▶ _WORK TASK_
Every entry here needs to be repeated exactly.

============

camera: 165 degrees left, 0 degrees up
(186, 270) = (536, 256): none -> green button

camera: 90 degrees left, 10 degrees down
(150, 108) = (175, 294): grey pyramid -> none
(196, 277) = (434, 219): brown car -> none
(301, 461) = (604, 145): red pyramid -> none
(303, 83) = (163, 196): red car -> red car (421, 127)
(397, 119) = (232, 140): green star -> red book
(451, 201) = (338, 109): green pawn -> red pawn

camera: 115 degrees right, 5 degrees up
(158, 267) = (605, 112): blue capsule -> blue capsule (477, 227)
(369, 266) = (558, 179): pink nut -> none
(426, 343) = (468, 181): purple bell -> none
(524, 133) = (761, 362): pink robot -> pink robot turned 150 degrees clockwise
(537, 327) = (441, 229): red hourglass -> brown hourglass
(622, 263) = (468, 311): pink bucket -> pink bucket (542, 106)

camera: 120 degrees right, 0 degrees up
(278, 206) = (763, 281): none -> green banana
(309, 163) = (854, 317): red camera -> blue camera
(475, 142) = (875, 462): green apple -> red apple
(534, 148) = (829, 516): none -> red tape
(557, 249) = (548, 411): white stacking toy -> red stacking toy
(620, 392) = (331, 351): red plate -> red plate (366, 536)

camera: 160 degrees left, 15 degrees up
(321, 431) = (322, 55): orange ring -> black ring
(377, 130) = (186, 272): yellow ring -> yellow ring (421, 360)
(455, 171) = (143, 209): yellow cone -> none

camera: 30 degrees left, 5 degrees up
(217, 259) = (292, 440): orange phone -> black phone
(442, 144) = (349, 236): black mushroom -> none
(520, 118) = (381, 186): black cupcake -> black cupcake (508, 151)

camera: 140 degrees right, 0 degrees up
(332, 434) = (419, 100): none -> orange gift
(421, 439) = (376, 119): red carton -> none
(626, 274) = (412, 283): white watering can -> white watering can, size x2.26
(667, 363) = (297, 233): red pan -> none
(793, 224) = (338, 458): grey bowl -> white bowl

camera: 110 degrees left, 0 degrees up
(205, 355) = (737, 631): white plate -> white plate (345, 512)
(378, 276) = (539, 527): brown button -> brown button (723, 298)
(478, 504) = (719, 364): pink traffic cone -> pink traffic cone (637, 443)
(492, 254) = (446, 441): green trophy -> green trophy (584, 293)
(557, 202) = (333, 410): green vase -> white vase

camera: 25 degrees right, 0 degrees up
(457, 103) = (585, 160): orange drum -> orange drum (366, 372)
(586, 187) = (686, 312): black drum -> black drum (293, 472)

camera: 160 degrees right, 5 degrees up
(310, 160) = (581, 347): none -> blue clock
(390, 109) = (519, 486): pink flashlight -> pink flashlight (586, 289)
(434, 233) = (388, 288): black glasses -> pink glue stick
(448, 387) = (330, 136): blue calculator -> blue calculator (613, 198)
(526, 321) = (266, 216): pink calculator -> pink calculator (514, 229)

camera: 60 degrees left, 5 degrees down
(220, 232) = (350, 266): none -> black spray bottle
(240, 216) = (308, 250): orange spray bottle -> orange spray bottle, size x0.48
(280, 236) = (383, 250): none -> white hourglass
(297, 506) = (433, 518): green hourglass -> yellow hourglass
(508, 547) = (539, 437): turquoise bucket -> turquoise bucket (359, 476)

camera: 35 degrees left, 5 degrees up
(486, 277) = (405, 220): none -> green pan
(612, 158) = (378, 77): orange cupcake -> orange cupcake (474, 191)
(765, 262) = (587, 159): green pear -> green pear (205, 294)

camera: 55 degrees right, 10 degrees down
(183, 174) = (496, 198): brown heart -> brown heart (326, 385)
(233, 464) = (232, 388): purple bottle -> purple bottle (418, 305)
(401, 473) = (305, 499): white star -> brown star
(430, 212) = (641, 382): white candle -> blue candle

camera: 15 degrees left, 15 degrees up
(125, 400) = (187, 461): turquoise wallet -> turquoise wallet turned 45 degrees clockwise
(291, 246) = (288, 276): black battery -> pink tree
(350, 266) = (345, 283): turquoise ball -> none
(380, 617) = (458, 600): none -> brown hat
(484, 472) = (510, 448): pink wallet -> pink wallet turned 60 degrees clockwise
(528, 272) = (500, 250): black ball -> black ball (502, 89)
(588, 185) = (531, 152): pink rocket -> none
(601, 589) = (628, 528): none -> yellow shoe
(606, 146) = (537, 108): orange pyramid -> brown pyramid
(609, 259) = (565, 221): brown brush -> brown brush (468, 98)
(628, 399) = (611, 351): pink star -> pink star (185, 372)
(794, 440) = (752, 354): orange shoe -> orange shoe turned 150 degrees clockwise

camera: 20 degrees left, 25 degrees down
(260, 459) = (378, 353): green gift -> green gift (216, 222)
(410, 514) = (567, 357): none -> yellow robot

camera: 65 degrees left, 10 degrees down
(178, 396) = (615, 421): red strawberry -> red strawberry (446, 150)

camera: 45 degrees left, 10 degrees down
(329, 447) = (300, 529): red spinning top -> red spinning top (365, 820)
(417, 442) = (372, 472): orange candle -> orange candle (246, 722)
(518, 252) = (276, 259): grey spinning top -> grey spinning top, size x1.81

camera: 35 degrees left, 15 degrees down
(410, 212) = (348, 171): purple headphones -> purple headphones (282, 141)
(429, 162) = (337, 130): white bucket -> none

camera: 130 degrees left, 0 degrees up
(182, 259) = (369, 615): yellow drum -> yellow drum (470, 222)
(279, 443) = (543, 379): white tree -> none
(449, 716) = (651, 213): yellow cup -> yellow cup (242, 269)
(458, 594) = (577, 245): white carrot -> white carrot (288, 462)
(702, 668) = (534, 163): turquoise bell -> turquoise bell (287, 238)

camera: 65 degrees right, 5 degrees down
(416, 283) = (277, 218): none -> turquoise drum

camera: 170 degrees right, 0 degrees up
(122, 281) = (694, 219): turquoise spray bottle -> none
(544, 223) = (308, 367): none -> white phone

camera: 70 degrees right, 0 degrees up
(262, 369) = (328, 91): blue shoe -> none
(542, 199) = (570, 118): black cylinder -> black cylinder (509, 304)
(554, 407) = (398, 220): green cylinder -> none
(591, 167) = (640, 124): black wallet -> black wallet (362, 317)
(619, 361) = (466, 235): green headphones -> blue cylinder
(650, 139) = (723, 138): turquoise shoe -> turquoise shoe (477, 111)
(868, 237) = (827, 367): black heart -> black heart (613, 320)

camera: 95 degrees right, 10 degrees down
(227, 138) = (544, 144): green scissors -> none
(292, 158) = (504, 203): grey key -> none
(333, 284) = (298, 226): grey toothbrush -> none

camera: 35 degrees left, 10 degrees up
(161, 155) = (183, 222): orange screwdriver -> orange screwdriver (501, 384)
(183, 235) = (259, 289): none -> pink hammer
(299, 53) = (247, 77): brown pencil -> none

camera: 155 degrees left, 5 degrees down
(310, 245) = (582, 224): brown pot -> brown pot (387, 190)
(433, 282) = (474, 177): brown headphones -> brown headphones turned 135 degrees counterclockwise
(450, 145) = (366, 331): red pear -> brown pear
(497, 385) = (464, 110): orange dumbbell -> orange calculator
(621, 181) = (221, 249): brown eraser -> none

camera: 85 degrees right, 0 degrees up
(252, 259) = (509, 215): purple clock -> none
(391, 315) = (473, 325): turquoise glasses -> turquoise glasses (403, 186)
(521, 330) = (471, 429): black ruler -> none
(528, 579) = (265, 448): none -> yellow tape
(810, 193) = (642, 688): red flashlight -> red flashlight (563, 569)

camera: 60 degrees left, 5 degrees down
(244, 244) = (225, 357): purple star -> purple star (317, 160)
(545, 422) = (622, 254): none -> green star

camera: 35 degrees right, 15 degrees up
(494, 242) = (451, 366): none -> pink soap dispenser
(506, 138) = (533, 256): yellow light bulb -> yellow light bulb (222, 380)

============

▶ _SOLUTION FOR THIS EXERCISE_
camera: 165 degrees left, 0 degrees up
(186, 270) = (536, 256): none -> green button

camera: 90 degrees left, 10 degrees down
(150, 108) = (175, 294): grey pyramid -> none
(196, 277) = (434, 219): brown car -> none
(301, 461) = (604, 145): red pyramid -> none
(303, 83) = (163, 196): red car -> red car (421, 127)
(397, 119) = (232, 140): green star -> red book
(451, 201) = (338, 109): green pawn -> red pawn

camera: 115 degrees right, 5 degrees up
(158, 267) = (605, 112): blue capsule -> blue capsule (477, 227)
(369, 266) = (558, 179): pink nut -> none
(426, 343) = (468, 181): purple bell -> none
(524, 133) = (761, 362): pink robot -> pink robot turned 150 degrees clockwise
(537, 327) = (441, 229): red hourglass -> brown hourglass
(622, 263) = (468, 311): pink bucket -> pink bucket (542, 106)

camera: 120 degrees right, 0 degrees up
(278, 206) = (763, 281): none -> green banana
(309, 163) = (854, 317): red camera -> blue camera
(475, 142) = (875, 462): green apple -> red apple
(534, 148) = (829, 516): none -> red tape
(557, 249) = (548, 411): white stacking toy -> red stacking toy
(620, 392) = (331, 351): red plate -> red plate (366, 536)

camera: 160 degrees left, 15 degrees up
(321, 431) = (322, 55): orange ring -> black ring
(377, 130) = (186, 272): yellow ring -> yellow ring (421, 360)
(455, 171) = (143, 209): yellow cone -> none

camera: 30 degrees left, 5 degrees up
(217, 259) = (292, 440): orange phone -> black phone
(442, 144) = (349, 236): black mushroom -> none
(520, 118) = (381, 186): black cupcake -> black cupcake (508, 151)

camera: 140 degrees right, 0 degrees up
(332, 434) = (419, 100): none -> orange gift
(421, 439) = (376, 119): red carton -> none
(626, 274) = (412, 283): white watering can -> white watering can, size x2.26
(667, 363) = (297, 233): red pan -> none
(793, 224) = (338, 458): grey bowl -> white bowl

camera: 110 degrees left, 0 degrees up
(205, 355) = (737, 631): white plate -> white plate (345, 512)
(378, 276) = (539, 527): brown button -> brown button (723, 298)
(478, 504) = (719, 364): pink traffic cone -> pink traffic cone (637, 443)
(492, 254) = (446, 441): green trophy -> green trophy (584, 293)
(557, 202) = (333, 410): green vase -> white vase

camera: 25 degrees right, 0 degrees up
(457, 103) = (585, 160): orange drum -> orange drum (366, 372)
(586, 187) = (686, 312): black drum -> black drum (293, 472)

camera: 160 degrees right, 5 degrees up
(310, 160) = (581, 347): none -> blue clock
(390, 109) = (519, 486): pink flashlight -> pink flashlight (586, 289)
(434, 233) = (388, 288): black glasses -> pink glue stick
(448, 387) = (330, 136): blue calculator -> blue calculator (613, 198)
(526, 321) = (266, 216): pink calculator -> pink calculator (514, 229)

camera: 60 degrees left, 5 degrees down
(220, 232) = (350, 266): none -> black spray bottle
(240, 216) = (308, 250): orange spray bottle -> orange spray bottle, size x0.48
(280, 236) = (383, 250): none -> white hourglass
(297, 506) = (433, 518): green hourglass -> yellow hourglass
(508, 547) = (539, 437): turquoise bucket -> turquoise bucket (359, 476)

camera: 35 degrees left, 5 degrees up
(486, 277) = (405, 220): none -> green pan
(612, 158) = (378, 77): orange cupcake -> orange cupcake (474, 191)
(765, 262) = (587, 159): green pear -> green pear (205, 294)

camera: 55 degrees right, 10 degrees down
(183, 174) = (496, 198): brown heart -> brown heart (326, 385)
(233, 464) = (232, 388): purple bottle -> purple bottle (418, 305)
(401, 473) = (305, 499): white star -> brown star
(430, 212) = (641, 382): white candle -> blue candle

camera: 15 degrees left, 15 degrees up
(125, 400) = (187, 461): turquoise wallet -> turquoise wallet turned 45 degrees clockwise
(291, 246) = (288, 276): black battery -> pink tree
(350, 266) = (345, 283): turquoise ball -> none
(380, 617) = (458, 600): none -> brown hat
(484, 472) = (510, 448): pink wallet -> pink wallet turned 60 degrees clockwise
(528, 272) = (500, 250): black ball -> black ball (502, 89)
(588, 185) = (531, 152): pink rocket -> none
(601, 589) = (628, 528): none -> yellow shoe
(606, 146) = (537, 108): orange pyramid -> brown pyramid
(609, 259) = (565, 221): brown brush -> brown brush (468, 98)
(628, 399) = (611, 351): pink star -> pink star (185, 372)
(794, 440) = (752, 354): orange shoe -> orange shoe turned 150 degrees clockwise

camera: 20 degrees left, 25 degrees down
(260, 459) = (378, 353): green gift -> green gift (216, 222)
(410, 514) = (567, 357): none -> yellow robot

camera: 65 degrees left, 10 degrees down
(178, 396) = (615, 421): red strawberry -> red strawberry (446, 150)

camera: 45 degrees left, 10 degrees down
(329, 447) = (300, 529): red spinning top -> red spinning top (365, 820)
(417, 442) = (372, 472): orange candle -> orange candle (246, 722)
(518, 252) = (276, 259): grey spinning top -> grey spinning top, size x1.81

camera: 35 degrees left, 15 degrees down
(410, 212) = (348, 171): purple headphones -> purple headphones (282, 141)
(429, 162) = (337, 130): white bucket -> none

camera: 130 degrees left, 0 degrees up
(182, 259) = (369, 615): yellow drum -> yellow drum (470, 222)
(279, 443) = (543, 379): white tree -> none
(449, 716) = (651, 213): yellow cup -> yellow cup (242, 269)
(458, 594) = (577, 245): white carrot -> white carrot (288, 462)
(702, 668) = (534, 163): turquoise bell -> turquoise bell (287, 238)

camera: 65 degrees right, 5 degrees down
(416, 283) = (277, 218): none -> turquoise drum

camera: 170 degrees right, 0 degrees up
(122, 281) = (694, 219): turquoise spray bottle -> none
(544, 223) = (308, 367): none -> white phone

camera: 70 degrees right, 0 degrees up
(262, 369) = (328, 91): blue shoe -> none
(542, 199) = (570, 118): black cylinder -> black cylinder (509, 304)
(554, 407) = (398, 220): green cylinder -> none
(591, 167) = (640, 124): black wallet -> black wallet (362, 317)
(619, 361) = (466, 235): green headphones -> blue cylinder
(650, 139) = (723, 138): turquoise shoe -> turquoise shoe (477, 111)
(868, 237) = (827, 367): black heart -> black heart (613, 320)

camera: 95 degrees right, 10 degrees down
(227, 138) = (544, 144): green scissors -> none
(292, 158) = (504, 203): grey key -> none
(333, 284) = (298, 226): grey toothbrush -> none

camera: 35 degrees left, 10 degrees up
(161, 155) = (183, 222): orange screwdriver -> orange screwdriver (501, 384)
(183, 235) = (259, 289): none -> pink hammer
(299, 53) = (247, 77): brown pencil -> none

camera: 155 degrees left, 5 degrees down
(310, 245) = (582, 224): brown pot -> brown pot (387, 190)
(433, 282) = (474, 177): brown headphones -> brown headphones turned 135 degrees counterclockwise
(450, 145) = (366, 331): red pear -> brown pear
(497, 385) = (464, 110): orange dumbbell -> orange calculator
(621, 181) = (221, 249): brown eraser -> none

camera: 85 degrees right, 0 degrees up
(252, 259) = (509, 215): purple clock -> none
(391, 315) = (473, 325): turquoise glasses -> turquoise glasses (403, 186)
(521, 330) = (471, 429): black ruler -> none
(528, 579) = (265, 448): none -> yellow tape
(810, 193) = (642, 688): red flashlight -> red flashlight (563, 569)

camera: 60 degrees left, 5 degrees down
(244, 244) = (225, 357): purple star -> purple star (317, 160)
(545, 422) = (622, 254): none -> green star

camera: 35 degrees right, 15 degrees up
(494, 242) = (451, 366): none -> pink soap dispenser
(506, 138) = (533, 256): yellow light bulb -> yellow light bulb (222, 380)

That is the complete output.